■ Exercise instructions ■
Transcribe the data that follows. Match it character for character.

(Material to process Opens)

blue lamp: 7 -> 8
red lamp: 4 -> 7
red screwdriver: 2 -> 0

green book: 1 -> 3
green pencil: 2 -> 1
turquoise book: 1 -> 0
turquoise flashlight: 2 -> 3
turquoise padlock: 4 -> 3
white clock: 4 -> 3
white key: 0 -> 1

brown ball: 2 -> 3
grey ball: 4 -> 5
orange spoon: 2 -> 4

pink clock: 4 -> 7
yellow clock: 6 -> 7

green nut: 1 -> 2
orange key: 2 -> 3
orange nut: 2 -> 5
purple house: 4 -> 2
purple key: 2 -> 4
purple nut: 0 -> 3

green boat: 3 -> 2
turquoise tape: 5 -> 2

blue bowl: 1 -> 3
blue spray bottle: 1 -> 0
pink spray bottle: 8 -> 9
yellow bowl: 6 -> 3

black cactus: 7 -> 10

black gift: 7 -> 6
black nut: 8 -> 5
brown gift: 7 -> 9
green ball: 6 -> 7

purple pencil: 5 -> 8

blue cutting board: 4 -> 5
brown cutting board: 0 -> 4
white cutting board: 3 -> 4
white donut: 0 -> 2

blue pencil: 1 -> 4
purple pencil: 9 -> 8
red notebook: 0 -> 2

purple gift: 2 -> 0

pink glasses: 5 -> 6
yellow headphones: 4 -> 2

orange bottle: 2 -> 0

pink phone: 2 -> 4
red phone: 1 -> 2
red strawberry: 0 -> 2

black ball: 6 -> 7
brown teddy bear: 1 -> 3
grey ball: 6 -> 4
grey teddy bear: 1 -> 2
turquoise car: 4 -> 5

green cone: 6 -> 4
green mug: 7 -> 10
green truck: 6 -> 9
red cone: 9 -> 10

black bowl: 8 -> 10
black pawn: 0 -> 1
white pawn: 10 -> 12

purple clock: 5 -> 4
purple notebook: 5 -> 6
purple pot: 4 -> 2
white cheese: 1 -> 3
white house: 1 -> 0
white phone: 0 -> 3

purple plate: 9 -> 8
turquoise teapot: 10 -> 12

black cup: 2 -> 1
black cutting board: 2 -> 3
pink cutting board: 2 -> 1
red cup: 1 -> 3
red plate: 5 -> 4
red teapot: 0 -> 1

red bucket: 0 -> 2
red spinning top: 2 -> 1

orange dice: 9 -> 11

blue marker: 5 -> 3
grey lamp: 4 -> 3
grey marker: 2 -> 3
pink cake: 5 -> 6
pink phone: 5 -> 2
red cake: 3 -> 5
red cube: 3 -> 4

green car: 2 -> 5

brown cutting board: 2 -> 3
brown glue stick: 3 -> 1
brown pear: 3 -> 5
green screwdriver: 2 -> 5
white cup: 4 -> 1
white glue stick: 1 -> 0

(Material to process Closes)

■ Exercise answer ■
blue lamp: 7 -> 8
red lamp: 4 -> 7
red screwdriver: 2 -> 0

green book: 1 -> 3
green pencil: 2 -> 1
turquoise book: 1 -> 0
turquoise flashlight: 2 -> 3
turquoise padlock: 4 -> 3
white clock: 4 -> 3
white key: 0 -> 1

brown ball: 2 -> 3
grey ball: 4 -> 5
orange spoon: 2 -> 4

pink clock: 4 -> 7
yellow clock: 6 -> 7

green nut: 1 -> 2
orange key: 2 -> 3
orange nut: 2 -> 5
purple house: 4 -> 2
purple key: 2 -> 4
purple nut: 0 -> 3

green boat: 3 -> 2
turquoise tape: 5 -> 2

blue bowl: 1 -> 3
blue spray bottle: 1 -> 0
pink spray bottle: 8 -> 9
yellow bowl: 6 -> 3

black cactus: 7 -> 10

black gift: 7 -> 6
black nut: 8 -> 5
brown gift: 7 -> 9
green ball: 6 -> 7

purple pencil: 5 -> 8

blue cutting board: 4 -> 5
brown cutting board: 0 -> 4
white cutting board: 3 -> 4
white donut: 0 -> 2

blue pencil: 1 -> 4
purple pencil: 9 -> 8
red notebook: 0 -> 2

purple gift: 2 -> 0

pink glasses: 5 -> 6
yellow headphones: 4 -> 2

orange bottle: 2 -> 0

pink phone: 2 -> 4
red phone: 1 -> 2
red strawberry: 0 -> 2

black ball: 6 -> 7
brown teddy bear: 1 -> 3
grey ball: 6 -> 4
grey teddy bear: 1 -> 2
turquoise car: 4 -> 5

green cone: 6 -> 4
green mug: 7 -> 10
green truck: 6 -> 9
red cone: 9 -> 10

black bowl: 8 -> 10
black pawn: 0 -> 1
white pawn: 10 -> 12

purple clock: 5 -> 4
purple notebook: 5 -> 6
purple pot: 4 -> 2
white cheese: 1 -> 3
white house: 1 -> 0
white phone: 0 -> 3

purple plate: 9 -> 8
turquoise teapot: 10 -> 12

black cup: 2 -> 1
black cutting board: 2 -> 3
pink cutting board: 2 -> 1
red cup: 1 -> 3
red plate: 5 -> 4
red teapot: 0 -> 1

red bucket: 0 -> 2
red spinning top: 2 -> 1

orange dice: 9 -> 11

blue marker: 5 -> 3
grey lamp: 4 -> 3
grey marker: 2 -> 3
pink cake: 5 -> 6
pink phone: 5 -> 2
red cake: 3 -> 5
red cube: 3 -> 4

green car: 2 -> 5

brown cutting board: 2 -> 3
brown glue stick: 3 -> 1
brown pear: 3 -> 5
green screwdriver: 2 -> 5
white cup: 4 -> 1
white glue stick: 1 -> 0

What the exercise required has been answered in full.